**** RECORDS PROVIDED

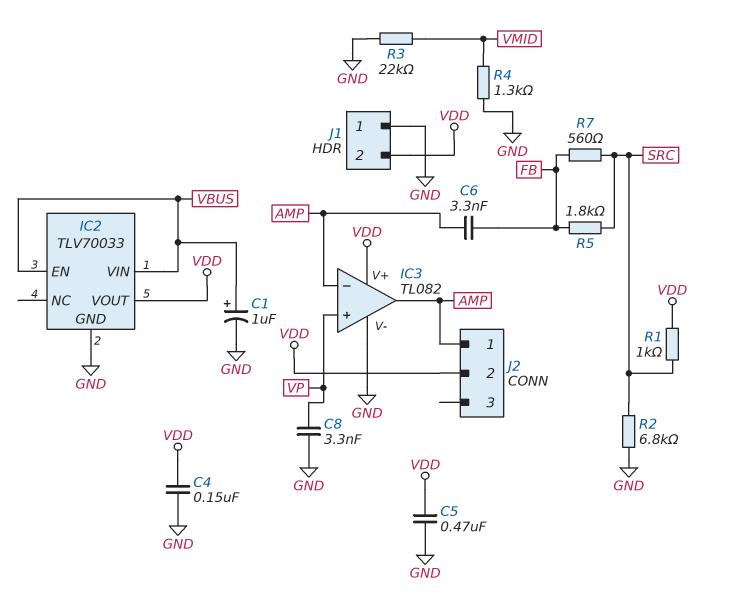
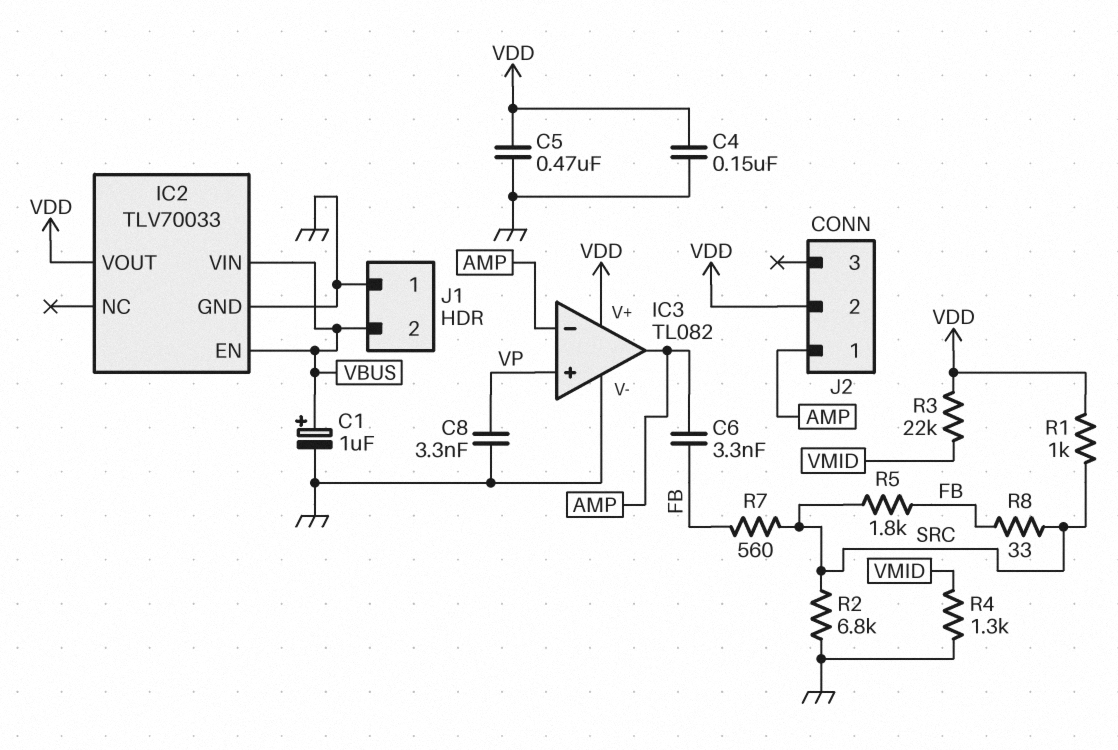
J1 pin 2: VDD -> VBUS
R3: 22k (GND, VMID) -> 22k (VDD, VMID)
R8: none -> 33 (FB, SRC)

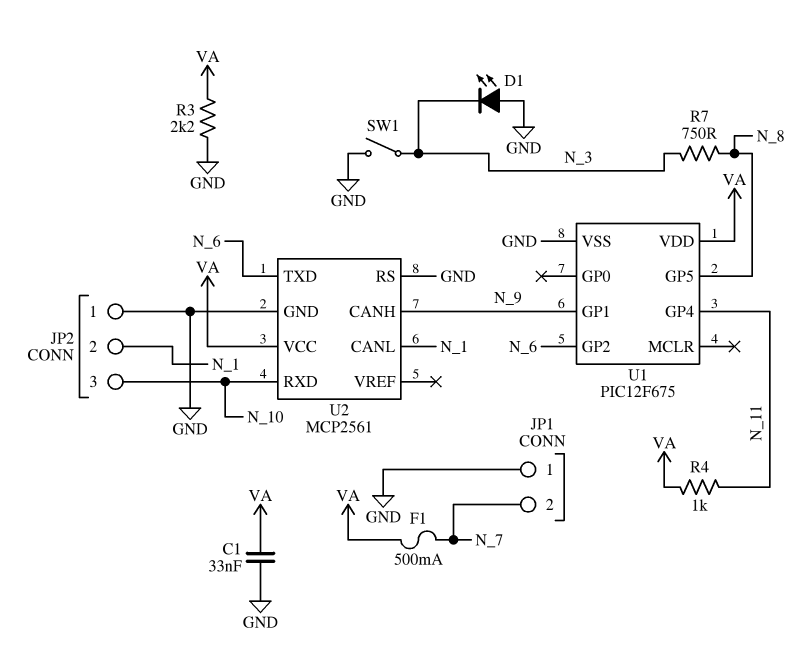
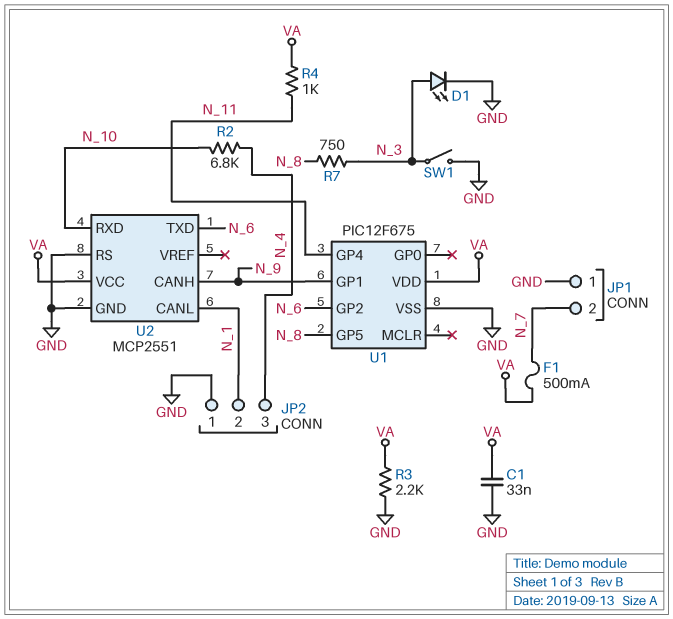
D1: LED (A GND, K N_3) -> LED (A N_3, K GND)
JP2 pin 3: N_10 -> N_4
R2: none -> 6.8k (N_4, N_10)
U2: MCP2561 -> MCP2551

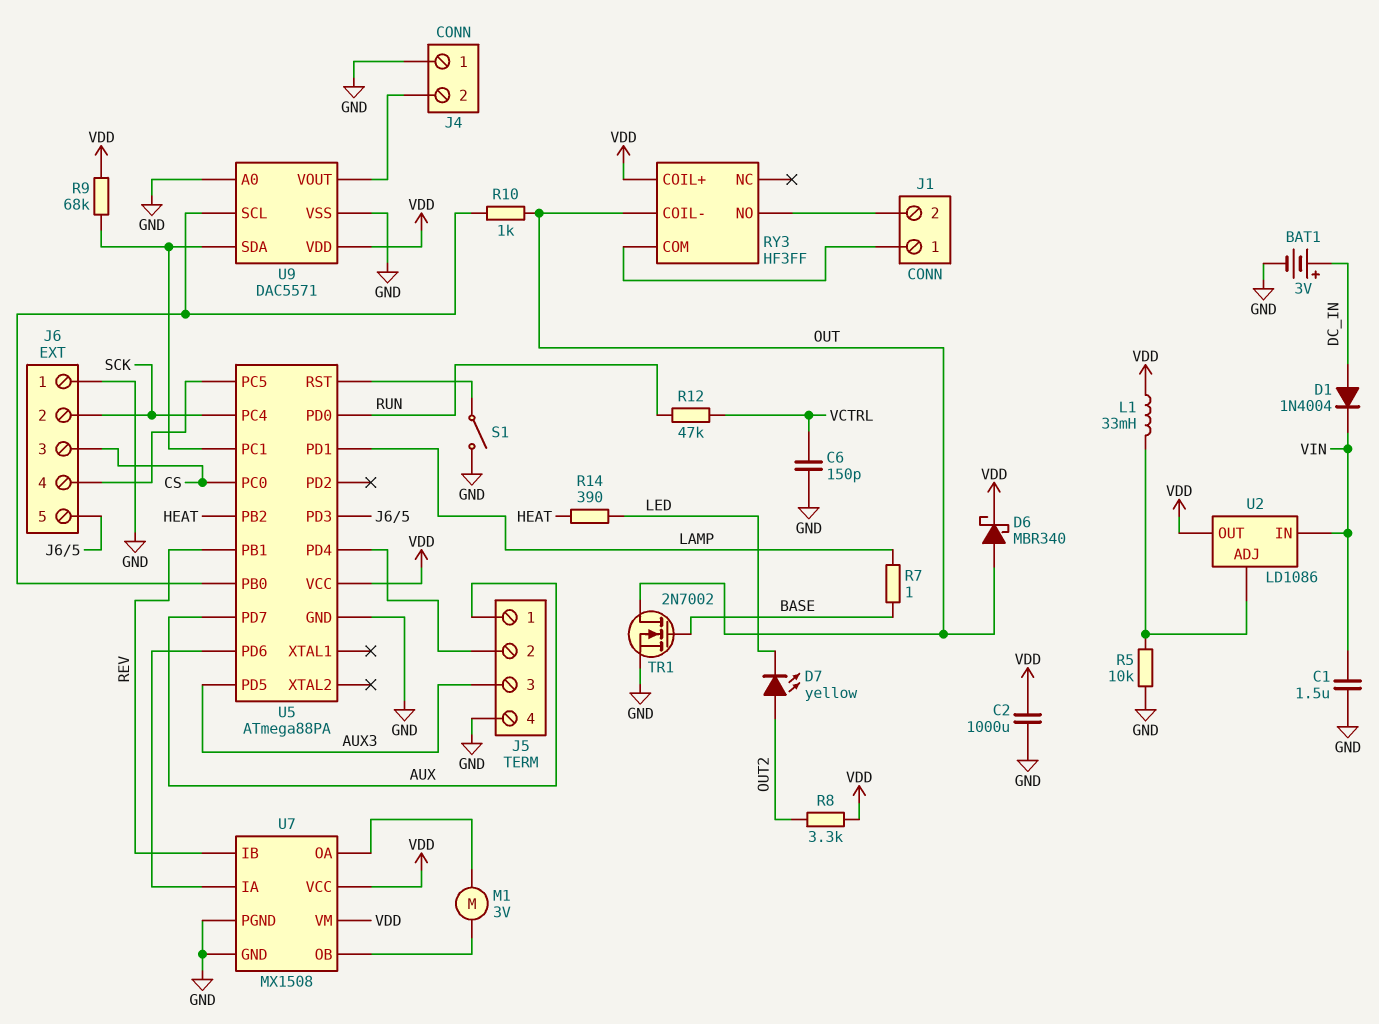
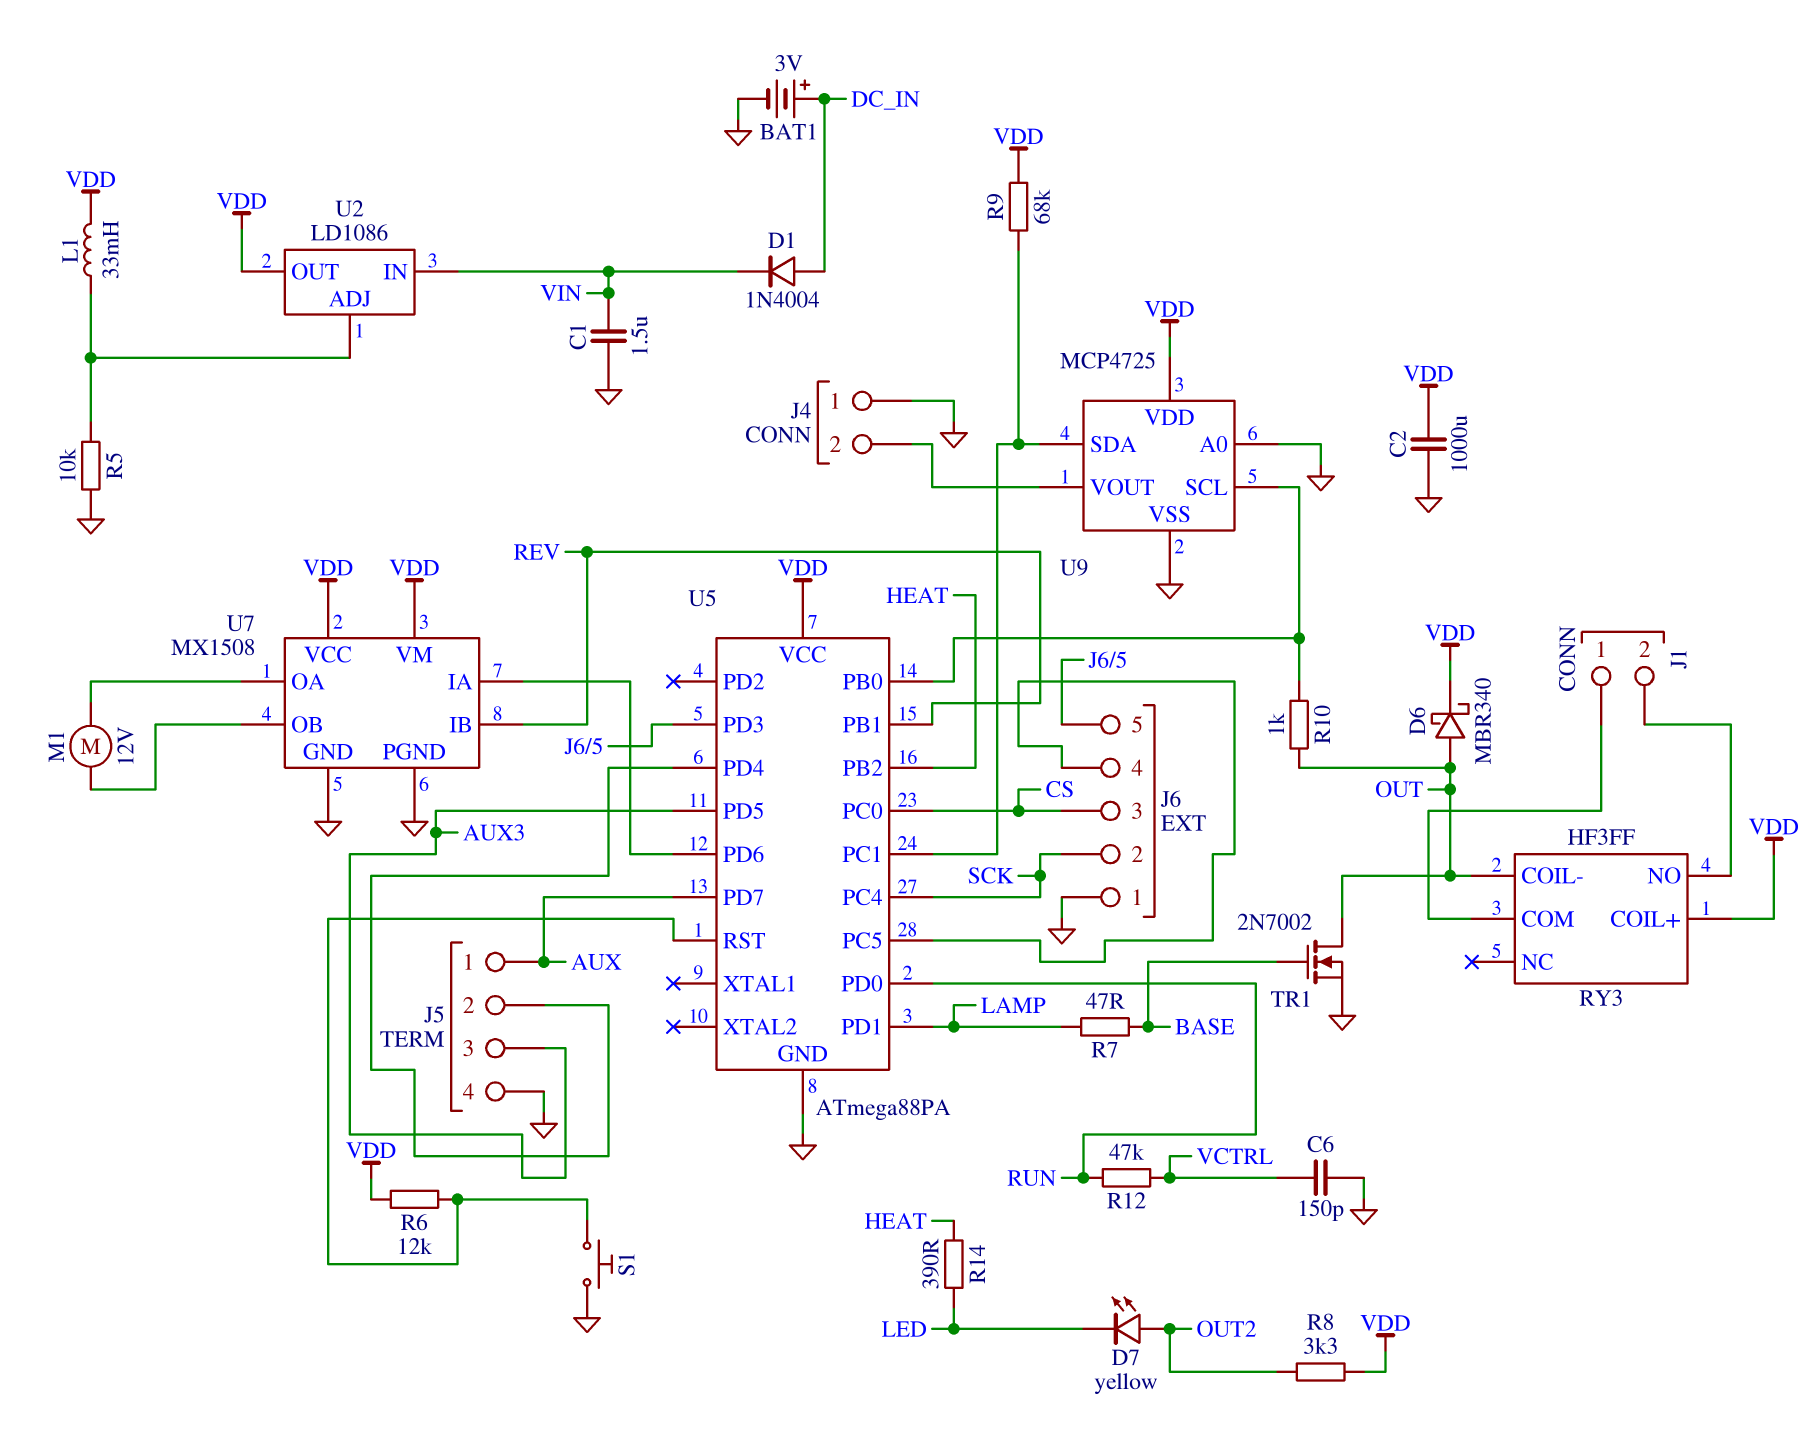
M1: motor 3V (U7/OA, U7/OB) -> motor 12V (U7/OA, U7/OB)
R6: none -> 12k (U5/RST, VDD)
R7: 1 (BASE, LAMP) -> 47 (BASE, LAMP)
S1: switch (GND, U5/RST) -> button (GND, U5/RST)
U9: DAC5571 -> MCP4725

********

AIM OF THE EXERCISE: What is the number of lines in the entries above that include the word "none"? Answer with that number alone.

RESULT OF THE EXERCISE: 3